┌─ PROVIDED MATERIAL

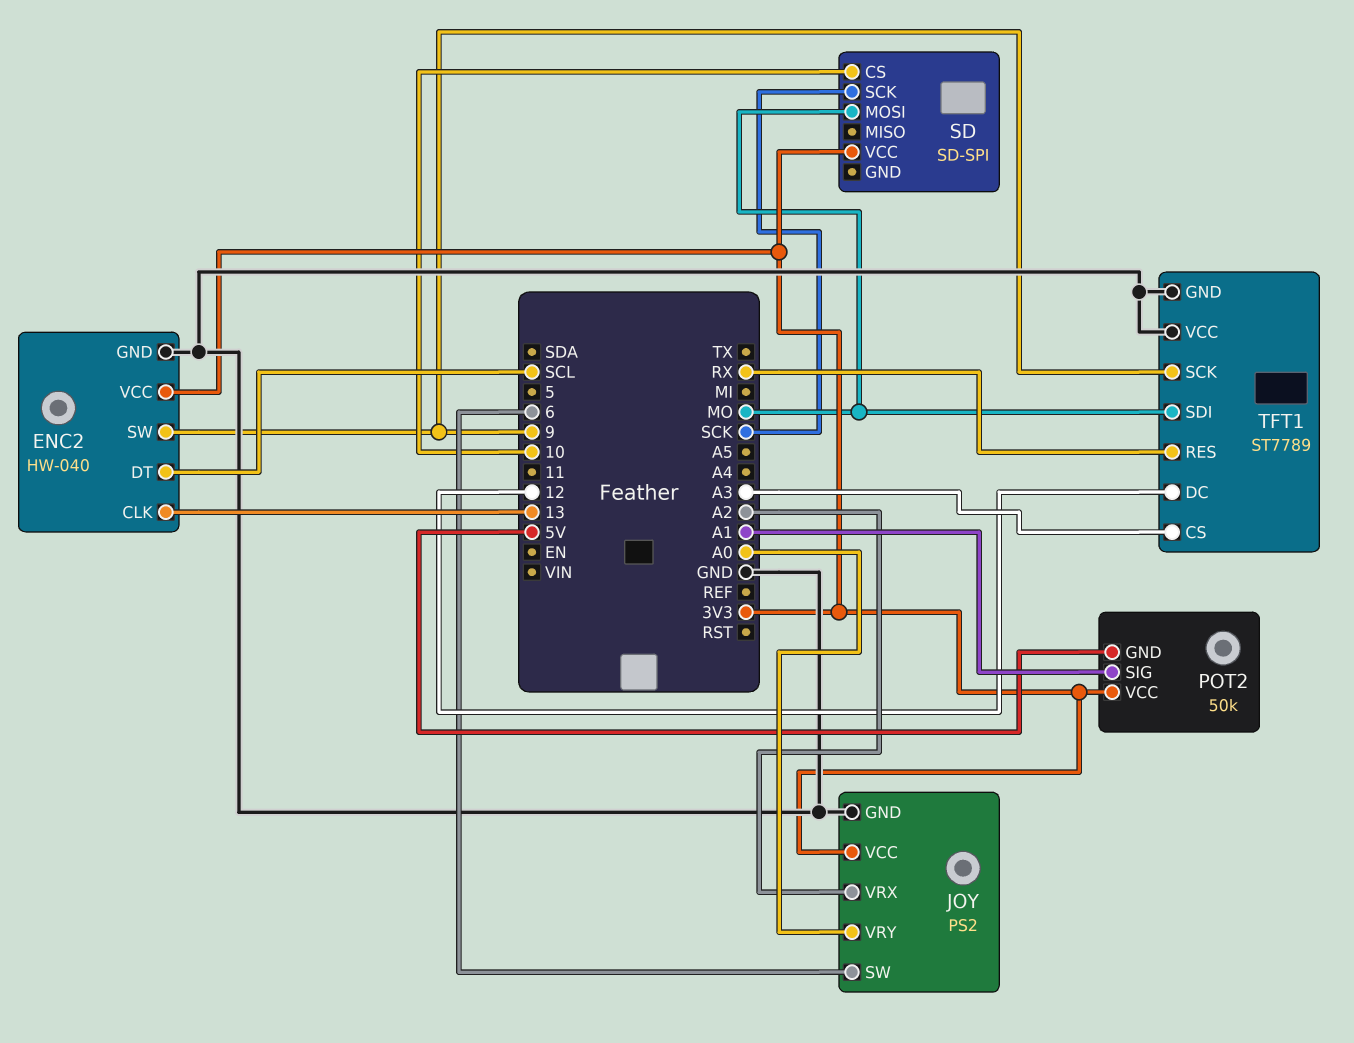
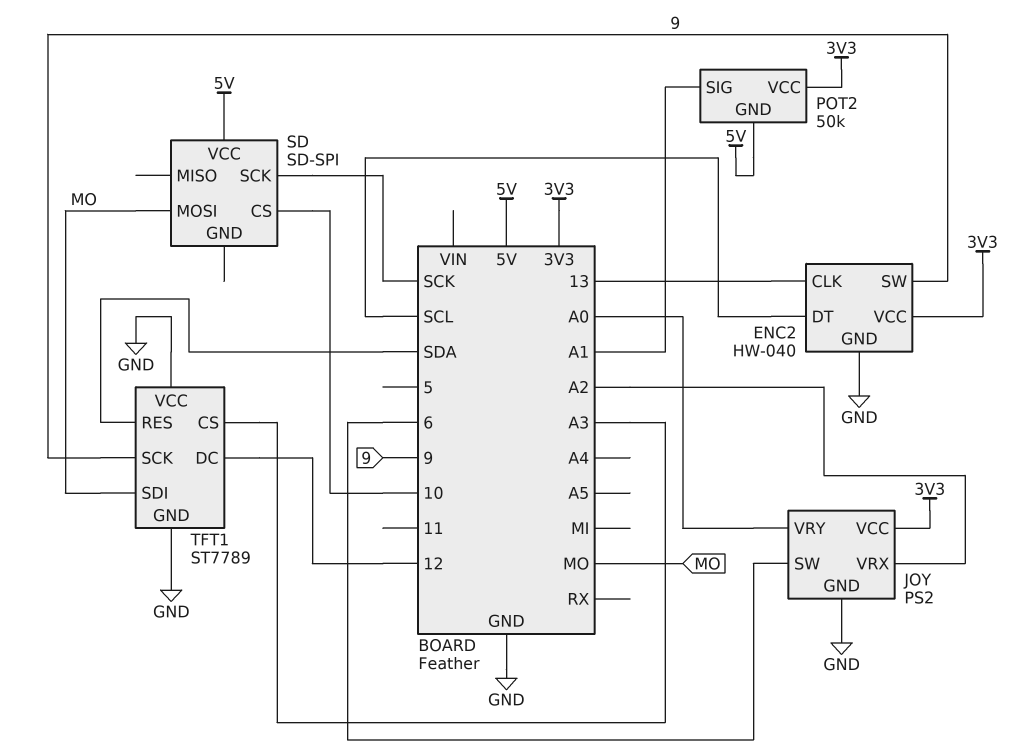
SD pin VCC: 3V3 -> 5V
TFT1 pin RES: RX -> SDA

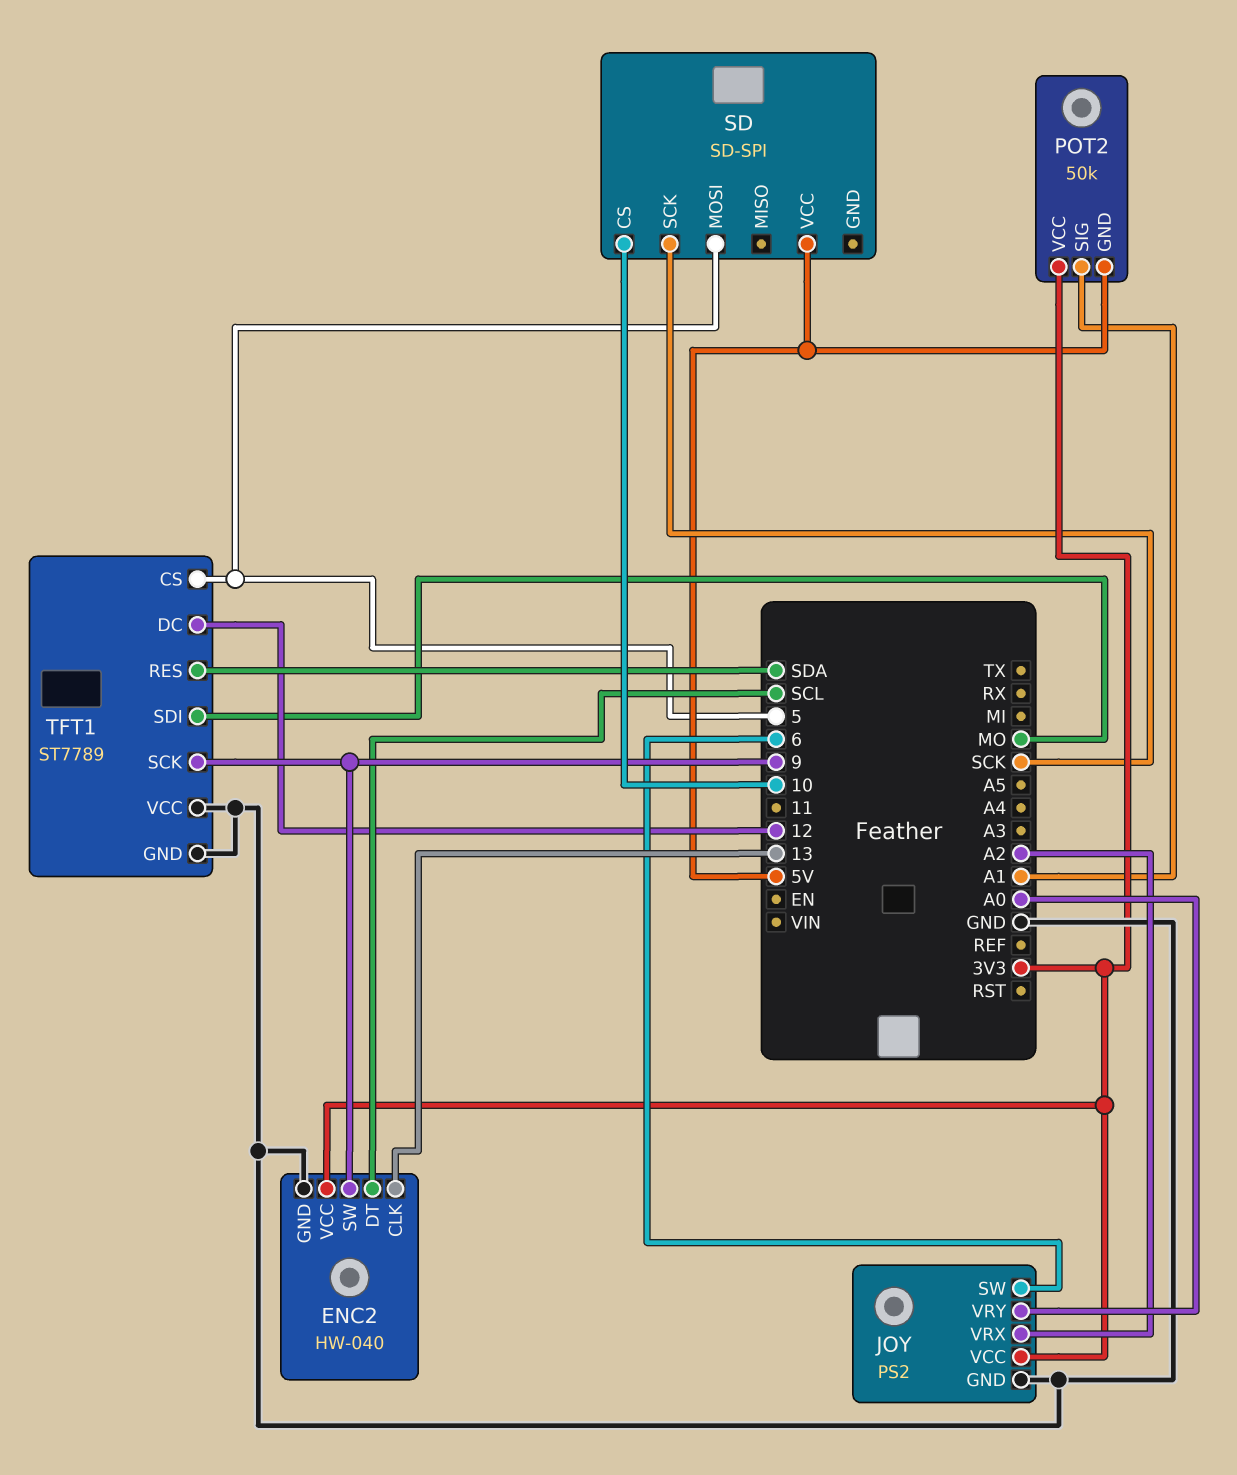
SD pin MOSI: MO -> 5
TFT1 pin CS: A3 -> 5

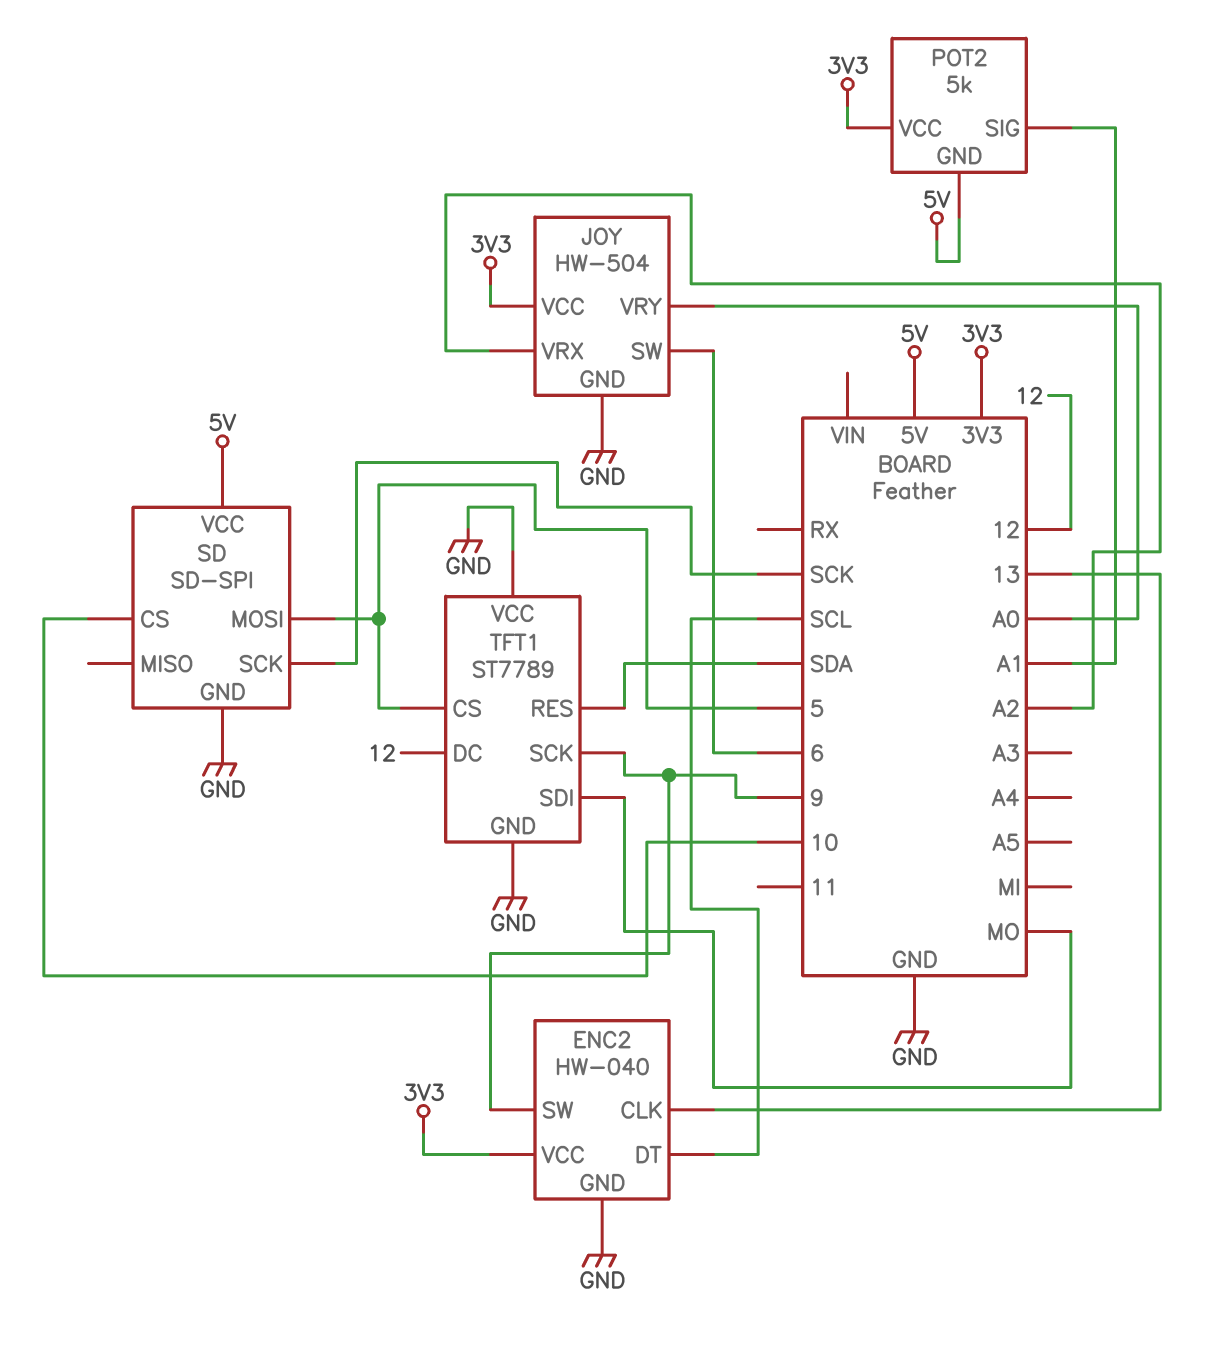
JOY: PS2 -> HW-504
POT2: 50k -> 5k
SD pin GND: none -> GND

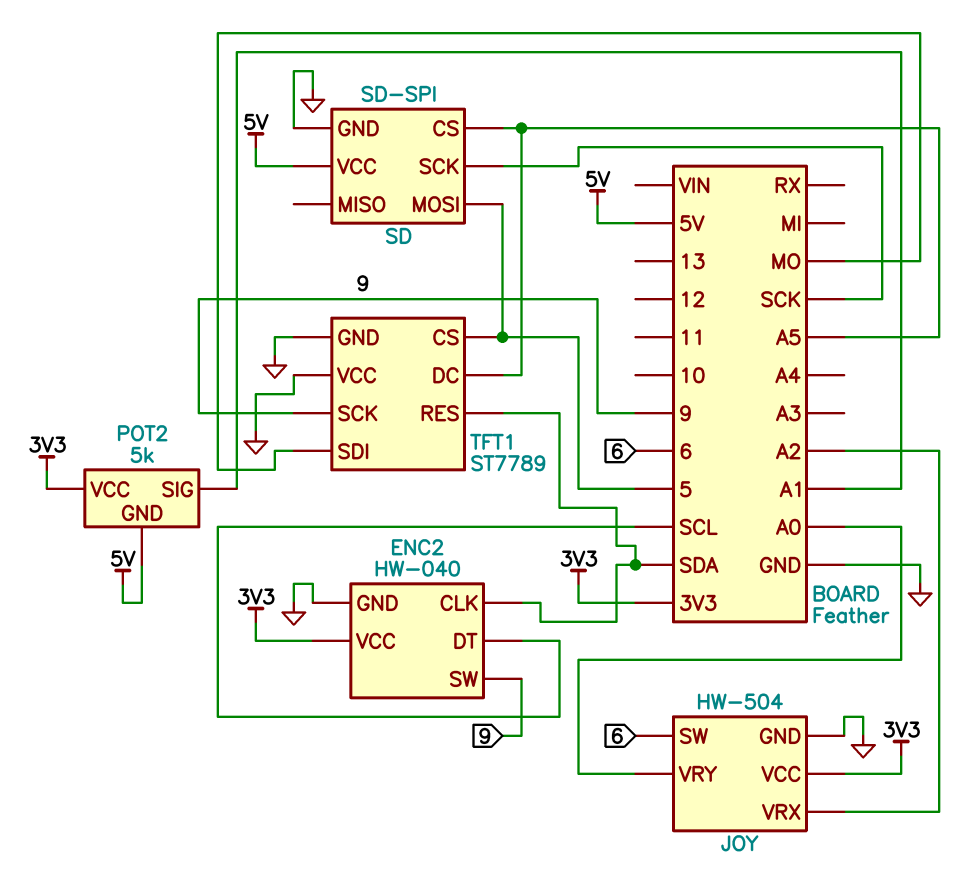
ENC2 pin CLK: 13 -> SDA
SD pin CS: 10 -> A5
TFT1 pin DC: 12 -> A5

└─
┌─ PROVIDED MATERIAL

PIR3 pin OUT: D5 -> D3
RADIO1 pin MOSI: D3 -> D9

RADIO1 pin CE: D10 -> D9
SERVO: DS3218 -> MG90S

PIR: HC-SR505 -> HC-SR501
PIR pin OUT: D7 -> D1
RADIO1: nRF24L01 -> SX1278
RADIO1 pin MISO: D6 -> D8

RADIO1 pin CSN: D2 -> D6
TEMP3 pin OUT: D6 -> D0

└─

▸ INSTRUCTIONS TO FOLLOW:
The copy should hold only the lines from the one with "JOY: PS2 -> HW-504" through the one with "TFT1 pin DC: 12 -> A5", exactly as they stand above. Leave out the pictures.

▸ ANSWER TO THE EXERCISE:
JOY: PS2 -> HW-504
POT2: 50k -> 5k
SD pin GND: none -> GND

ENC2 pin CLK: 13 -> SDA
SD pin CS: 10 -> A5
TFT1 pin DC: 12 -> A5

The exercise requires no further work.